_Data segment_.
------

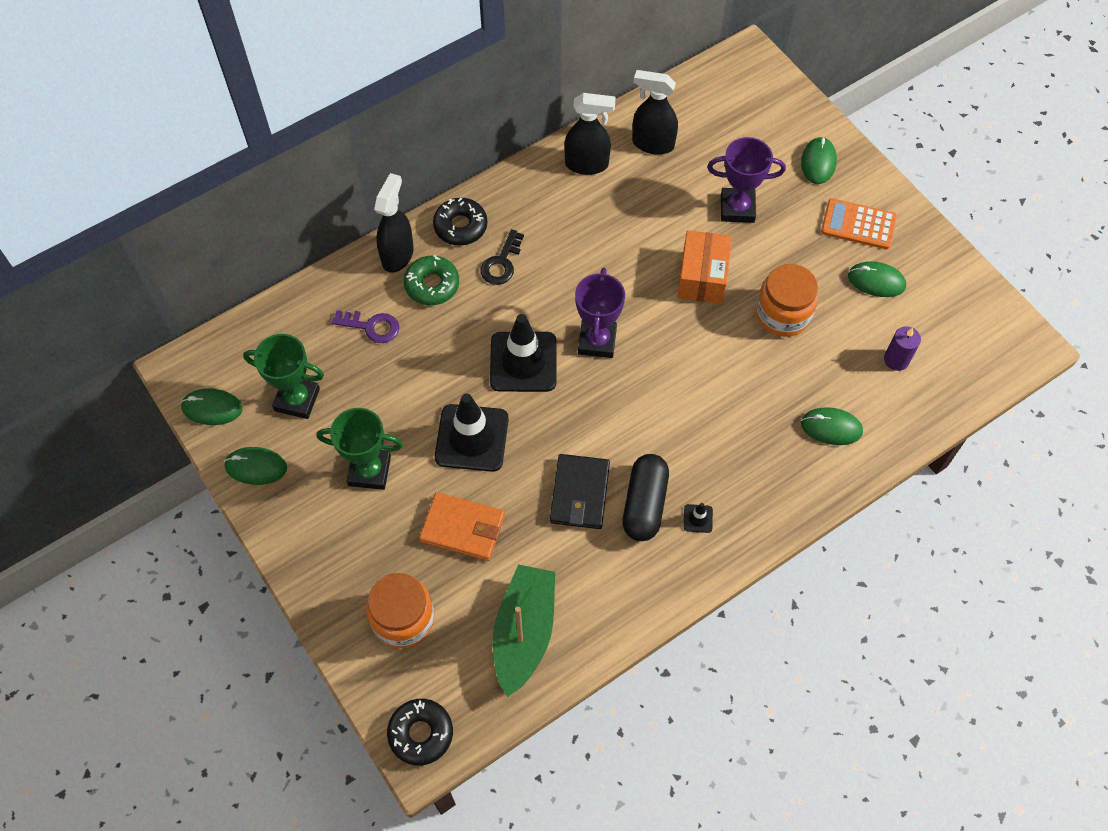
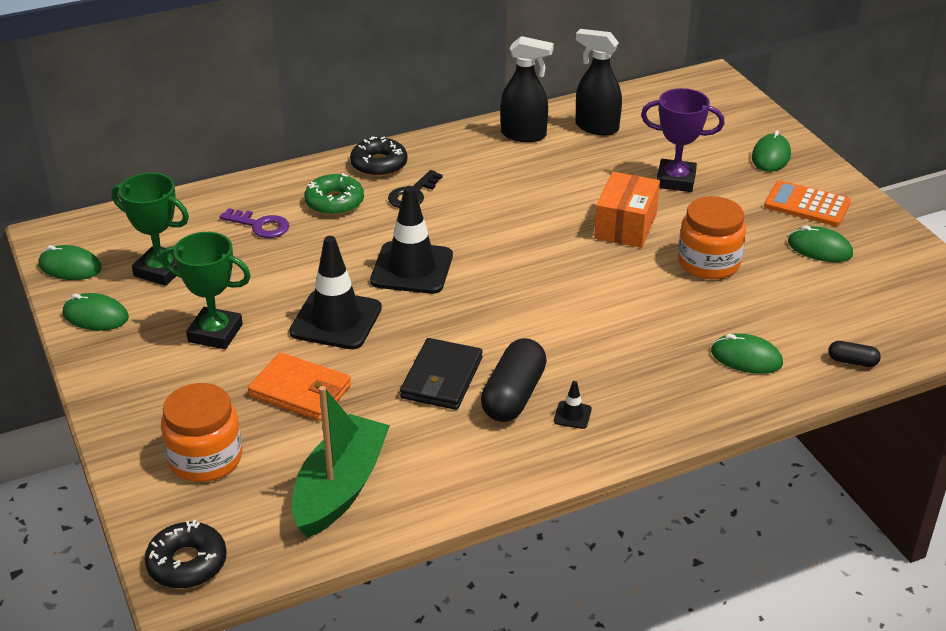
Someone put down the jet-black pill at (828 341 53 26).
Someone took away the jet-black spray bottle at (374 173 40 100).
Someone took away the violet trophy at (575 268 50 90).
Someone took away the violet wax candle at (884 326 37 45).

------

_Your task_. Find the lines above that contain the word "away" and collect them.

_Answer space_.
Someone took away the jet-black spray bottle at (374 173 40 100).
Someone took away the violet trophy at (575 268 50 90).
Someone took away the violet wax candle at (884 326 37 45).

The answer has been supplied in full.